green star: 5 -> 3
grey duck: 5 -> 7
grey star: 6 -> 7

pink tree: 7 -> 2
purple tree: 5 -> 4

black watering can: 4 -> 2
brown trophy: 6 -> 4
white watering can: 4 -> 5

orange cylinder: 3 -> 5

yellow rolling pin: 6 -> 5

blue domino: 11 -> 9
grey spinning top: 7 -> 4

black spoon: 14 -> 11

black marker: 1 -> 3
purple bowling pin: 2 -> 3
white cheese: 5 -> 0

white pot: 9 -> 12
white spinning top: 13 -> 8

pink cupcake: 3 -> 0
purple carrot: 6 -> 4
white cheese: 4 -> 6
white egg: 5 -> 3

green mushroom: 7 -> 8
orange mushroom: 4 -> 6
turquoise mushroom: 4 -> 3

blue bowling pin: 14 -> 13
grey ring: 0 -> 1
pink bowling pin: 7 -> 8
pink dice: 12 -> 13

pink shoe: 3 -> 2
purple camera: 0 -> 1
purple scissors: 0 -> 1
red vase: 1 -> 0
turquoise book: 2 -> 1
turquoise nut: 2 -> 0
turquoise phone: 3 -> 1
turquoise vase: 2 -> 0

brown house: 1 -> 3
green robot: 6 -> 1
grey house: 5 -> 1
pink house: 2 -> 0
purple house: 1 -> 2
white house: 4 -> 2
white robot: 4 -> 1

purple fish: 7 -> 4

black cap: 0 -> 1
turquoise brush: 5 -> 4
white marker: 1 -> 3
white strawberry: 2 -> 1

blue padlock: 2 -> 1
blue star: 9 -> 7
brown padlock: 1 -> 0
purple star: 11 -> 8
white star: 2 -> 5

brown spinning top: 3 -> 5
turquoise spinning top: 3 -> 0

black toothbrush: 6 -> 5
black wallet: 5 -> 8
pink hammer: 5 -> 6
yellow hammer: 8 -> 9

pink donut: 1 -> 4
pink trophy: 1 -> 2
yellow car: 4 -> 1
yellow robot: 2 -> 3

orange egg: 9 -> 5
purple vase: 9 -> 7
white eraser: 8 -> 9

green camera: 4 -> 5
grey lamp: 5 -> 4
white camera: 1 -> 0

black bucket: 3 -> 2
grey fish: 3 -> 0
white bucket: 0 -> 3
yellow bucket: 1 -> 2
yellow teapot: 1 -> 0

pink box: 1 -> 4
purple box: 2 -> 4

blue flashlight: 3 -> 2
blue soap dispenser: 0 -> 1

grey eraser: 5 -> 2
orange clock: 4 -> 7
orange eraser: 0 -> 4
----
● **What you have to do**
Go through the listing, find each line with the word "turquoise", and copy it.

● **Response for this exercise**
turquoise mushroom: 4 -> 3
turquoise book: 2 -> 1
turquoise nut: 2 -> 0
turquoise phone: 3 -> 1
turquoise vase: 2 -> 0
turquoise brush: 5 -> 4
turquoise spinning top: 3 -> 0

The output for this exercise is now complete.